(Исходные данные)
==============================

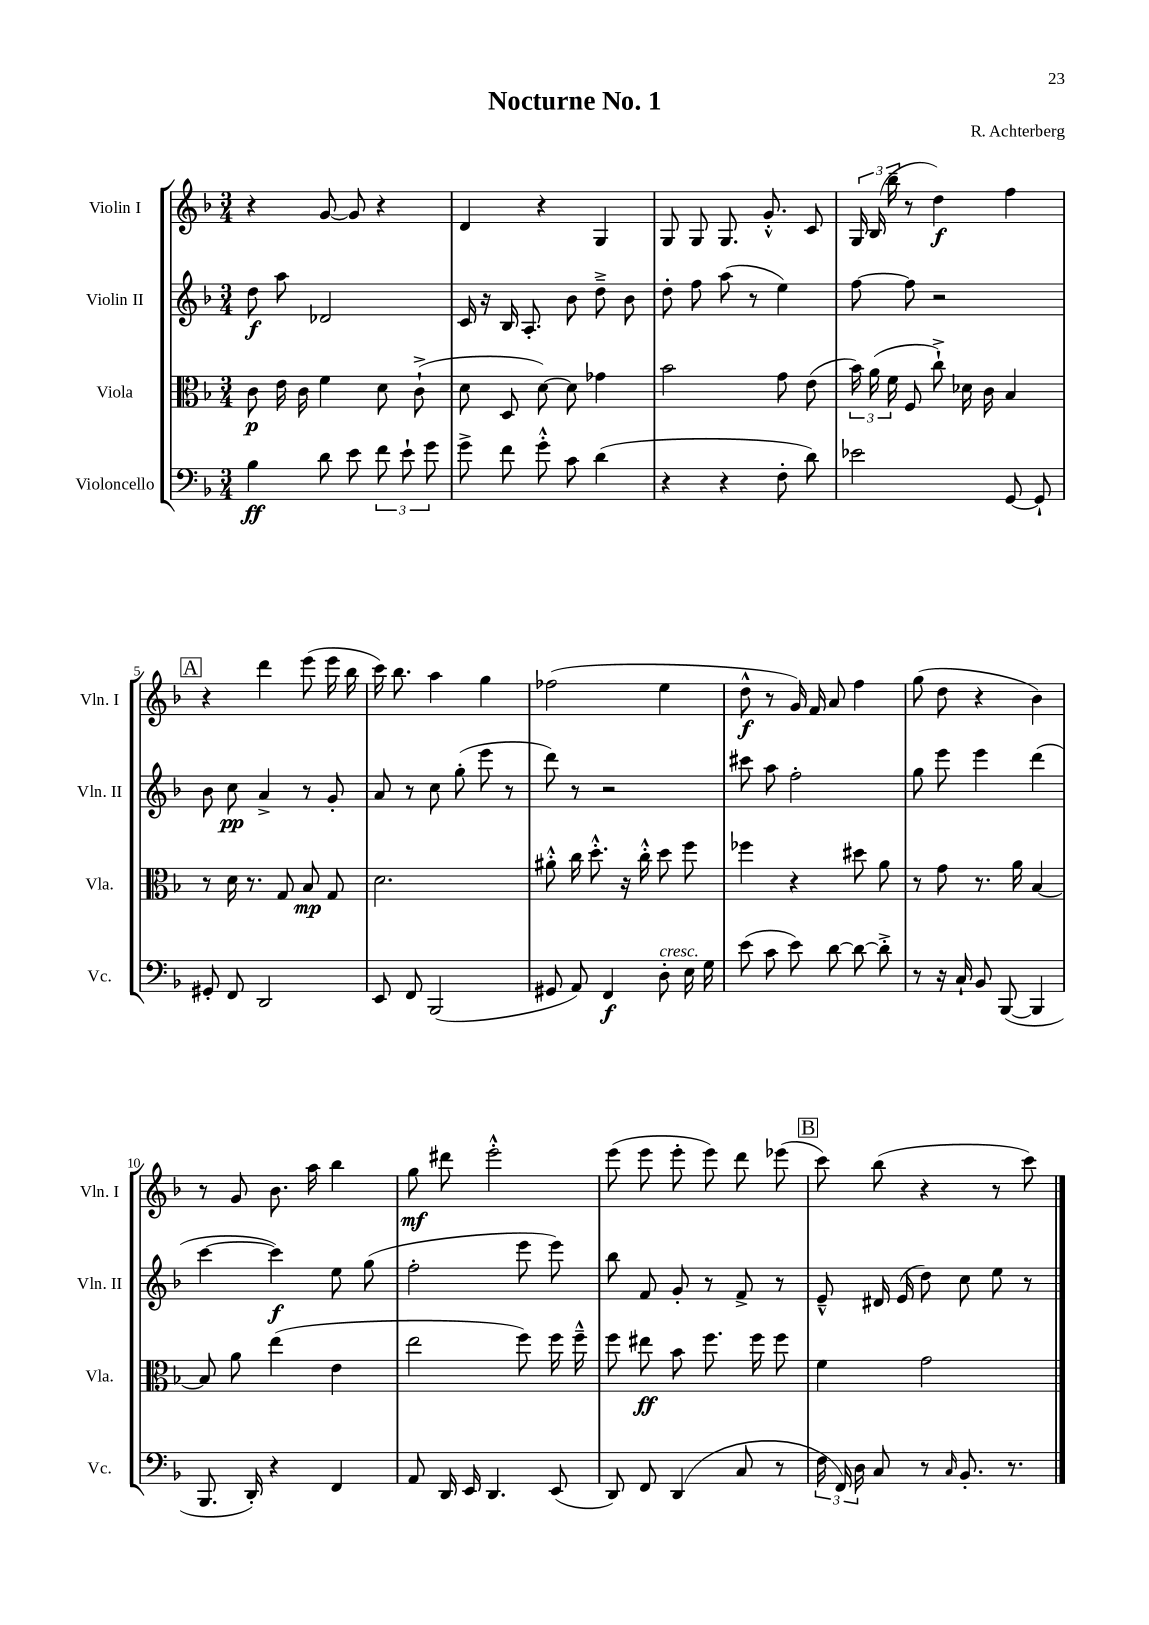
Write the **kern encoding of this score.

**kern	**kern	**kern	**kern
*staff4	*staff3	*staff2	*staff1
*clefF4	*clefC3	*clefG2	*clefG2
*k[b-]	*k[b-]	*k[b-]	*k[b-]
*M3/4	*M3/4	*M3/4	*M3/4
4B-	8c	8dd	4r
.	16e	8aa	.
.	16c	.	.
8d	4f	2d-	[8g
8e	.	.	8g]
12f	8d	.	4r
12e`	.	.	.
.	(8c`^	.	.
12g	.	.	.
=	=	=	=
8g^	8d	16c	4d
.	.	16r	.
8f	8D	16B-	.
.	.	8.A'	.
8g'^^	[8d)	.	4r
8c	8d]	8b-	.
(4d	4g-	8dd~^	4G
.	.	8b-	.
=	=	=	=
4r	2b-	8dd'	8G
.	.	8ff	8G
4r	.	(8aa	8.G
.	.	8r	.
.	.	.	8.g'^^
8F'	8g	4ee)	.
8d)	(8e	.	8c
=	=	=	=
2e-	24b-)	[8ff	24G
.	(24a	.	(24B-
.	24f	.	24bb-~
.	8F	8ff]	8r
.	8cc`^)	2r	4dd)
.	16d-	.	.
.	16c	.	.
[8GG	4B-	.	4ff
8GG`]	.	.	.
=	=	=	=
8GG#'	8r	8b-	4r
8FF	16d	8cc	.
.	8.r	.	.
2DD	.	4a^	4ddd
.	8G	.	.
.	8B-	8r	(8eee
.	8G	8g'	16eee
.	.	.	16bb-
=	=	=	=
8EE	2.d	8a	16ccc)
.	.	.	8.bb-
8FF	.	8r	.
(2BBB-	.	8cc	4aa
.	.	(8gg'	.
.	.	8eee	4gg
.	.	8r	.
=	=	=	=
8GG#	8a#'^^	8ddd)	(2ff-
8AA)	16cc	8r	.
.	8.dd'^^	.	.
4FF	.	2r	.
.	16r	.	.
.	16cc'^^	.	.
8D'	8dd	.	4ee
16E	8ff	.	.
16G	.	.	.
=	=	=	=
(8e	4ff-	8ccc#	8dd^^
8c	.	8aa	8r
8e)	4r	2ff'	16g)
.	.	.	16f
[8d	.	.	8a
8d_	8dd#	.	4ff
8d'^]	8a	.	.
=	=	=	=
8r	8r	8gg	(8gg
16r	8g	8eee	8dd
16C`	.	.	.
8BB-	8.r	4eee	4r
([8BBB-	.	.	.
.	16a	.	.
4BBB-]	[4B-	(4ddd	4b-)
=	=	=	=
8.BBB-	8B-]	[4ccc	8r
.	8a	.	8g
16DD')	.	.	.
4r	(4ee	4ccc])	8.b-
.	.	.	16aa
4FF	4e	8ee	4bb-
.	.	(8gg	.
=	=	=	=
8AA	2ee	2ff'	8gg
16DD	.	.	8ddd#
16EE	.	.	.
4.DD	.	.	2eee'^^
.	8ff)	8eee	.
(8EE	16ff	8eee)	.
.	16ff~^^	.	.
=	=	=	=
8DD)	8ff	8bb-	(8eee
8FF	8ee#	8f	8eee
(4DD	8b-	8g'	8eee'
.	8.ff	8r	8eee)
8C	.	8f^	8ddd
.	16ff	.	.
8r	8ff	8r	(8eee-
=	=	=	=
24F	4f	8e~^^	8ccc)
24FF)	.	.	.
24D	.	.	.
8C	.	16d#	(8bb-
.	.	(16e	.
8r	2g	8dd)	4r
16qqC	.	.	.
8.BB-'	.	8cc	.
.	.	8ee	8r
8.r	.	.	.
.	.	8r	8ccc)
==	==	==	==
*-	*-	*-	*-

==============================

Перепишите все строки записей в виде таблицы Markdown со столбцами «Номер» и «Строка». Пустые строки и картинки в таблицу не включайте.

* **ОТВЕТ**
| Номер | Строка |
|---|---|
| 1 | Write the **kern encoding of this score. |
| 2 | **kern	**kern	**kern	**kern |
| 3 | *staff4	*staff3	*staff2	*staff1 |
| 4 | *clefF4	*clefC3	*clefG2	*clefG2 |
| 5 | *k[b-]	*k[b-]	*k[b-]	*k[b-] |
| 6 | *M3/4	*M3/4	*M3/4	*M3/4 |
| 7 | 4B-	8c	8dd	4r |
| 8 | .	16e	8aa	. |
| 9 | .	16c	.	. |
| 10 | 8d	4f	2d-	[8g |
| 11 | 8e	.	.	8g] |
| 12 | 12f	8d	.	4r |
| 13 | 12e`	.	.	. |
| 14 | .	(8c`^	.	. |
| 15 | 12g	.	.	. |
| 16 | =	=	=	= |
| 17 | 8g^	8d	16c	4d |
| 18 | .	.	16r	. |
| 19 | 8f	8D	16B-	. |
| 20 | .	.	8.A'	. |
| 21 | 8g'^^	[8d)	.	4r |
| 22 | 8c	8d]	8b-	. |
| 23 | (4d	4g-	8dd~^	4G |
| 24 | .	.	8b-	. |
| 25 | =	=	=	= |
| 26 | 4r	2b-	8dd'	8G |
| 27 | .	.	8ff	8G |
| 28 | 4r	.	(8aa	8.G |
| 29 | .	.	8r	. |
| 30 | .	.	.	8.g'^^ |
| 31 | 8F'	8g	4ee)	. |
| 32 | 8d)	(8e	.	8c |
| 33 | =	=	=	= |
| 34 | 2e-	24b-)	[8ff	24G |
| 35 | .	(24a	.	(24B- |
| 36 | .	24f	.	24bb-~ |
| 37 | .	8F	8ff]	8r |
| 38 | .	8cc`^)	2r	4dd) |
| 39 | .	16d-	.	. |
| 40 | .	16c	.	. |
| 41 | [8GG	4B-	.	4ff |
| 42 | 8GG`]	.	.	. |
| 43 | =	=	=	= |
| 44 | 8GG#'	8r	8b-	4r |
| 45 | 8FF	16d	8cc	. |
| 46 | .	8.r	.	. |
| 47 | 2DD	.	4a^	4ddd |
| 48 | .	8G	.	. |
| 49 | .	8B-	8r	(8eee |
| 50 | .	8G	8g'	16eee |
| 51 | .	.	.	16bb- |
| 52 | =	=	=	= |
| 53 | 8EE	2.d	8a	16ccc) |
| 54 | .	.	.	8.bb- |
| 55 | 8FF	.	8r	. |
| 56 | (2BBB-	.	8cc	4aa |
| 57 | .	.	(8gg'	. |
| 58 | .	.	8eee	4gg |
| 59 | .	.	8r	. |
| 60 | =	=	=	= |
| 61 | 8GG#	8a#'^^	8ddd)	(2ff- |
| 62 | 8AA)	16cc	8r	. |
| 63 | .	8.dd'^^	.	. |
| 64 | 4FF	.	2r	. |
| 65 | .	16r	.	. |
| 66 | .	16cc'^^	.	. |
| 67 | 8D'	8dd	.	4ee |
| 68 | 16E	8ff	.	. |
| 69 | 16G	.	.	. |
| 70 | =	=	=	= |
| 71 | (8e	4ff-	8ccc#	8dd^^ |
| 72 | 8c	.	8aa	8r |
| 73 | 8e)	4r	2ff'	16g) |
| 74 | .	.	.	16f |
| 75 | [8d	.	.	8a |
| 76 | 8d_	8dd#	.	4ff |
| 77 | 8d'^]	8a	.	. |
| 78 | =	=	=	= |
| 79 | 8r	8r	8gg	(8gg |
| 80 | 16r	8g	8eee	8dd |
| 81 | 16C`	.	.	. |
| 82 | 8BB-	8.r	4eee	4r |
| 83 | ([8BBB-	.	.	. |
| 84 | .	16a	.	. |
| 85 | 4BBB-]	[4B-	(4ddd	4b-) |
| 86 | =	=	=	= |
| 87 | 8.BBB-	8B-]	[4ccc	8r |
| 88 | .	8a	.	8g |
| 89 | 16DD')	.	.	. |
| 90 | 4r	(4ee	4ccc])	8.b- |
| 91 | .	.	.	16aa |
| 92 | 4FF	4e	8ee	4bb- |
| 93 | .	.	(8gg	. |
| 94 | =	=	=	= |
| 95 | 8AA	2ee	2ff'	8gg |
| 96 | 16DD	.	.	8ddd# |
| 97 | 16EE	.	.	. |
| 98 | 4.DD	.	.	2eee'^^ |
| 99 | .	8ff)	8eee	. |
| 100 | (8EE	16ff	8eee)	. |
| 101 | .	16ff~^^	.	. |
| 102 | =	=	=	= |
| 103 | 8DD)	8ff	8bb-	(8eee |
| 104 | 8FF	8ee#	8f	8eee |
| 105 | (4DD	8b-	8g'	8eee' |
| 106 | .	8.ff	8r	8eee) |
| 107 | 8C	.	8f^	8ddd |
| 108 | .	16ff	.	. |
| 109 | 8r	8ff	8r	(8eee- |
| 110 | =	=	=	= |
| 111 | 24F	4f	8e~^^	8ccc) |
| 112 | 24FF)	.	.	. |
| 113 | 24D	.	.	. |
| 114 | 8C	.	16d#	(8bb- |
| 115 | .	.	(16e	. |
| 116 | 8r	2g	8dd)	4r |
| 117 | 16qqC	.	.	. |
| 118 | 8.BB-'	.	8cc	. |
| 119 | .	.	8ee	8r |
| 120 | 8.r	.	.	. |
| 121 | .	.	8r	8ccc) |
| 122 | ==	==	==	== |
| 123 | *-	*-	*-	*- |